WHAT YOU WILL DO ::
From the entries below, reproduce exactly the line containing "V1: 3.3V (plus", the line containing "U1 pin VCC: GND -> VDD", and every line in between, with nothing added.

THE DATA ::
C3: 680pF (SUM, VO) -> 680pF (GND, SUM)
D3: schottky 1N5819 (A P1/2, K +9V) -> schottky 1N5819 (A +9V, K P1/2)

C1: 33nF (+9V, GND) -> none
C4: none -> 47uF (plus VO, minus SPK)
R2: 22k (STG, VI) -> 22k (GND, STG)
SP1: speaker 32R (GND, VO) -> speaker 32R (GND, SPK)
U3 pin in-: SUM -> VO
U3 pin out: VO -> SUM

==

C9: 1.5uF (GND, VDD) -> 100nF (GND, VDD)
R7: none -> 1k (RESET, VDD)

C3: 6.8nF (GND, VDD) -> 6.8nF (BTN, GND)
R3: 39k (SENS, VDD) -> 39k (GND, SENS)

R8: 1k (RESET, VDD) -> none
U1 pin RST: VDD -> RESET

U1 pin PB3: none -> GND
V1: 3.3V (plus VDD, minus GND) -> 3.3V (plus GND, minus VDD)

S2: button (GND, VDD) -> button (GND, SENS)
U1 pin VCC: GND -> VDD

ANSWER SPACE ::
V1: 3.3V (plus VDD, minus GND) -> 3.3V (plus GND, minus VDD)

S2: button (GND, VDD) -> button (GND, SENS)
U1 pin VCC: GND -> VDD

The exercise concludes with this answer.